##### Information provided #####
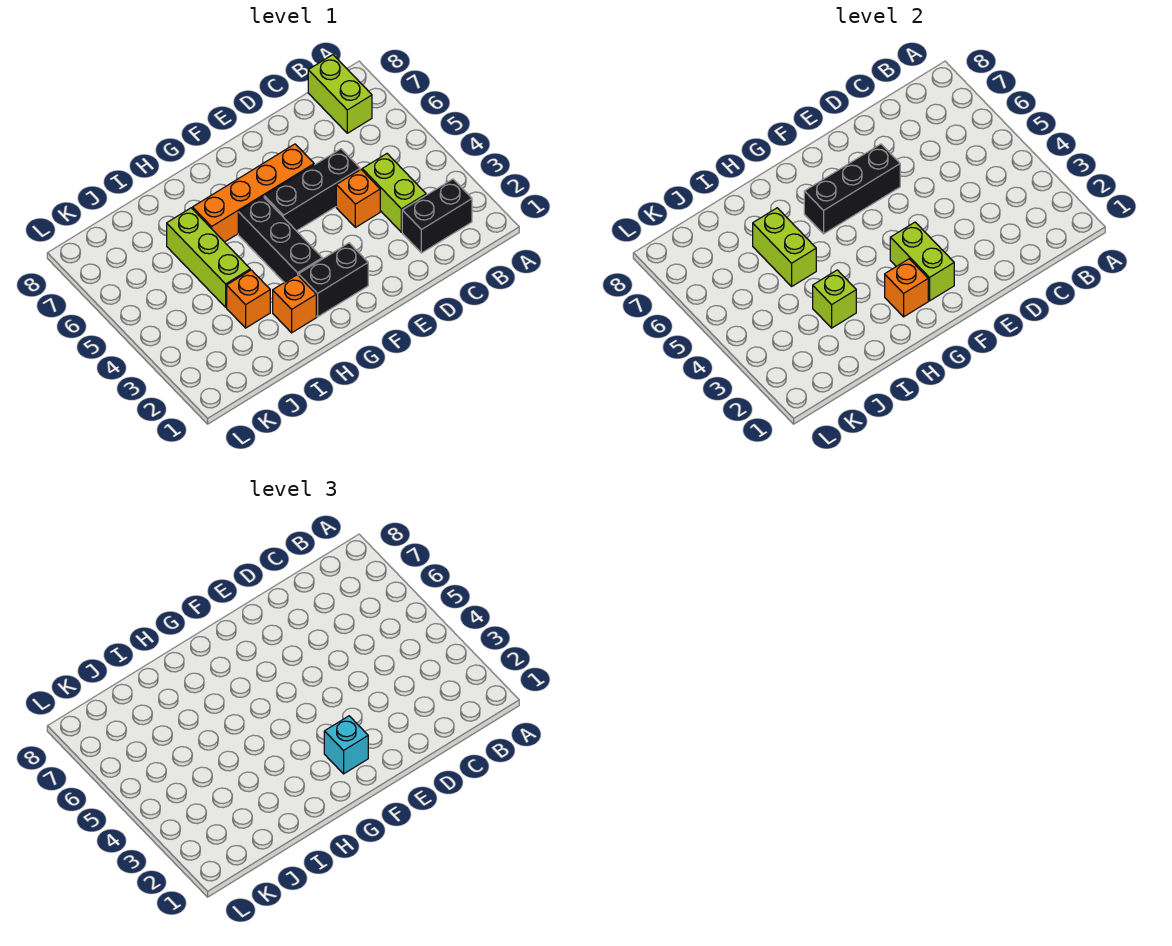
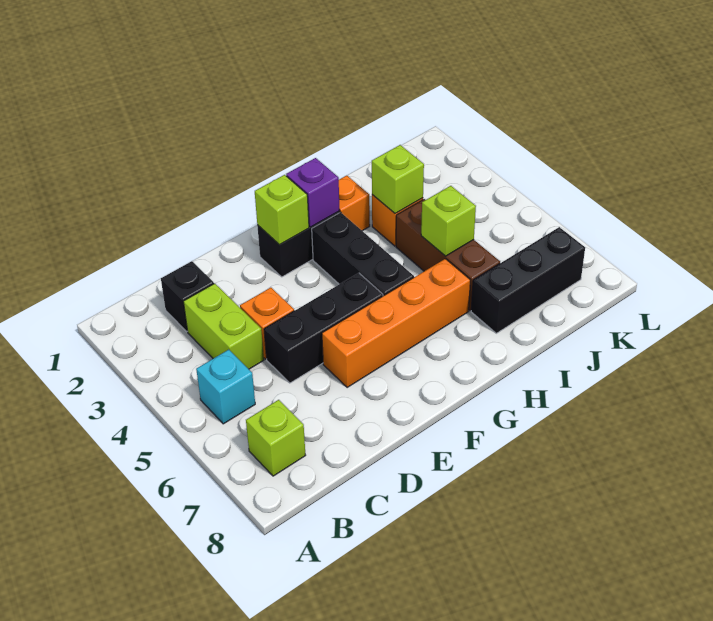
black brick B2:C2 level 1 -> black brick C2 level 1
lime brick B7:B8 level 1 -> lime brick B7 level 1
black brick E6:G6 level 2 -> black brick I7:K7 level 1
lime brick F2:F3 level 2 -> lime brick F2 level 2
cyan brick F2 level 3 -> cyan brick B5 level 1
orange brick G2 level 2 -> purple brick G2 level 2
lime brick I4:I6 level 1 -> brown brick I4:I6 level 1
lime brick I5:I6 level 2 -> lime brick I5 level 2

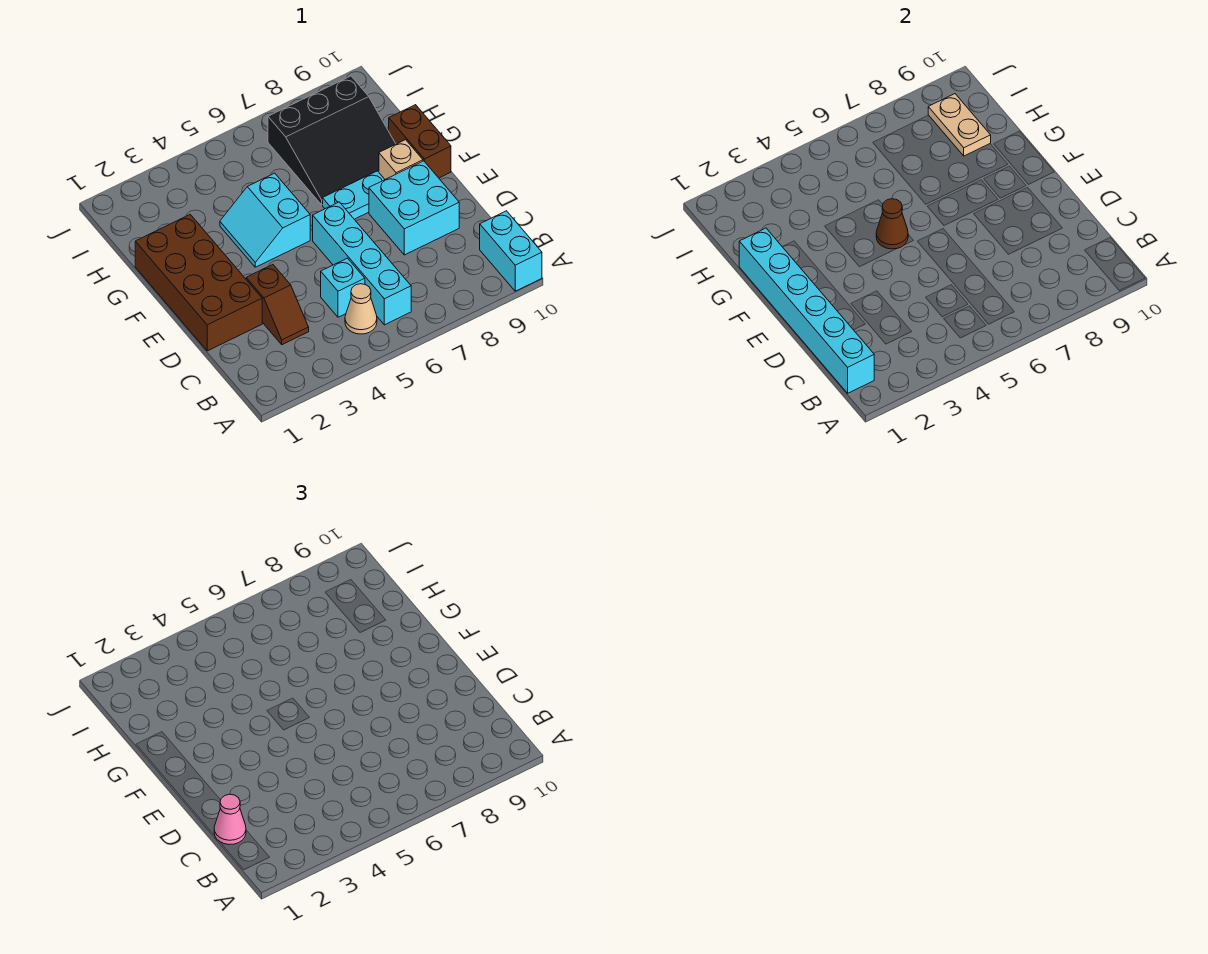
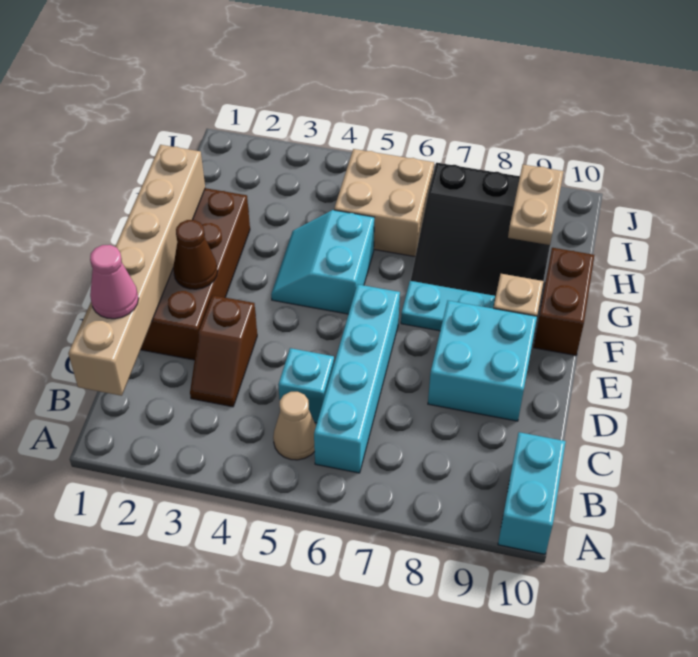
cyan brick B1:G1 level 2 -> tan brick B1:G1 level 2
brown cone F5 level 2 -> brown cone E2 level 2
none -> tan brick H5:I6 level 1

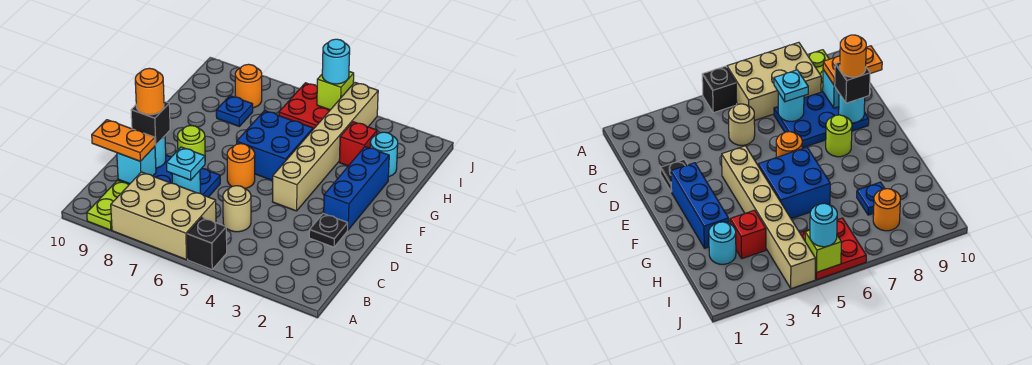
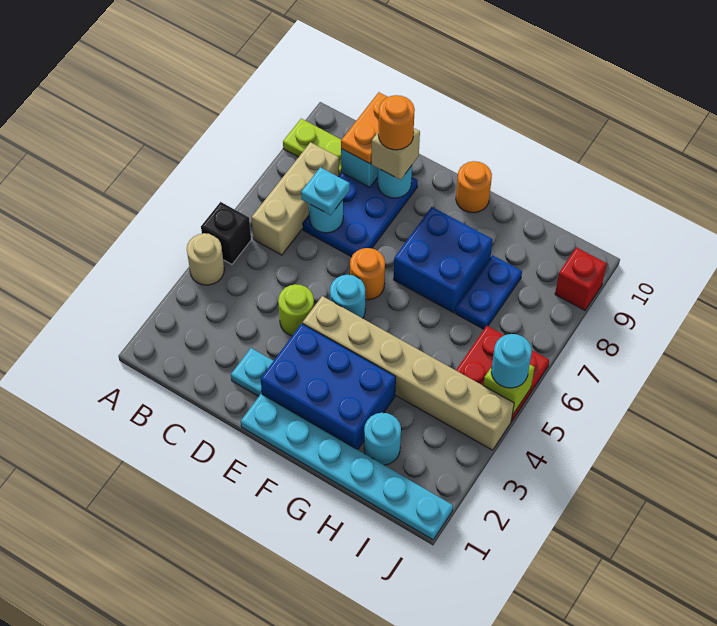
tan brick A6:B8 level 1 -> tan brick B6:B8 level 1
tan round brick C5 level 1 -> tan round brick A4 level 1
black plate D2 level 1 -> cyan plate D2 level 1
black brick D9 level 3 -> tan brick D9 level 3
none -> cyan plate E1:J1 level 1
blue brick E2:G2 level 1 -> blue brick E2:G3 level 1
none -> cyan round brick E5 level 1
lime round brick E8 level 1 -> lime round brick D4 level 1
blue brick F5:G6 level 1 -> blue brick F7:G8 level 1
red brick H3 level 1 -> red brick J9 level 1
blue plate H8 level 1 -> blue plate H7:H8 level 1
orange round brick I8 level 1 -> orange round brick F10 level 1

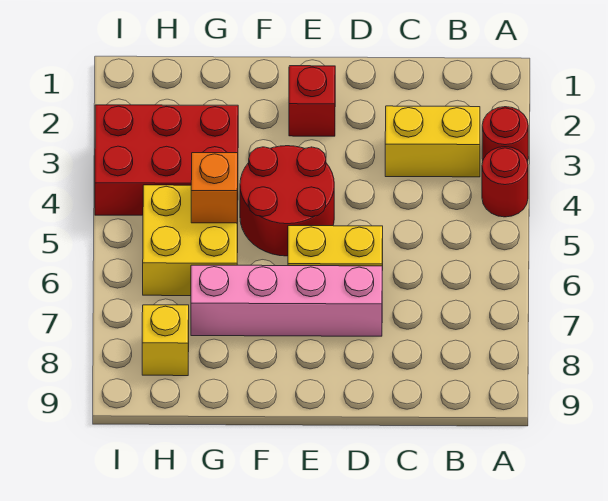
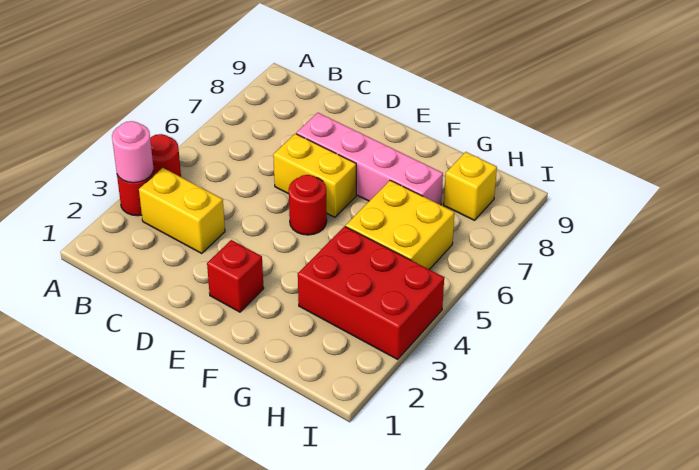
none -> pink round brick A3 level 2
red round brick E4:F5 level 1 -> red round brick E5 level 1
orange brick G5 level 2 -> none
#####
### Exercise brief:
Restate all entries above exactly, but not the images.

### Expected output:
black brick B2:C2 level 1 -> black brick C2 level 1
lime brick B7:B8 level 1 -> lime brick B7 level 1
black brick E6:G6 level 2 -> black brick I7:K7 level 1
lime brick F2:F3 level 2 -> lime brick F2 level 2
cyan brick F2 level 3 -> cyan brick B5 level 1
orange brick G2 level 2 -> purple brick G2 level 2
lime brick I4:I6 level 1 -> brown brick I4:I6 level 1
lime brick I5:I6 level 2 -> lime brick I5 level 2

cyan brick B1:G1 level 2 -> tan brick B1:G1 level 2
brown cone F5 level 2 -> brown cone E2 level 2
none -> tan brick H5:I6 level 1

tan brick A6:B8 level 1 -> tan brick B6:B8 level 1
tan round brick C5 level 1 -> tan round brick A4 level 1
black plate D2 level 1 -> cyan plate D2 level 1
black brick D9 level 3 -> tan brick D9 level 3
none -> cyan plate E1:J1 level 1
blue brick E2:G2 level 1 -> blue brick E2:G3 level 1
none -> cyan round brick E5 level 1
lime round brick E8 level 1 -> lime round brick D4 level 1
blue brick F5:G6 level 1 -> blue brick F7:G8 level 1
red brick H3 level 1 -> red brick J9 level 1
blue plate H8 level 1 -> blue plate H7:H8 level 1
orange round brick I8 level 1 -> orange round brick F10 level 1

none -> pink round brick A3 level 2
red round brick E4:F5 level 1 -> red round brick E5 level 1
orange brick G5 level 2 -> none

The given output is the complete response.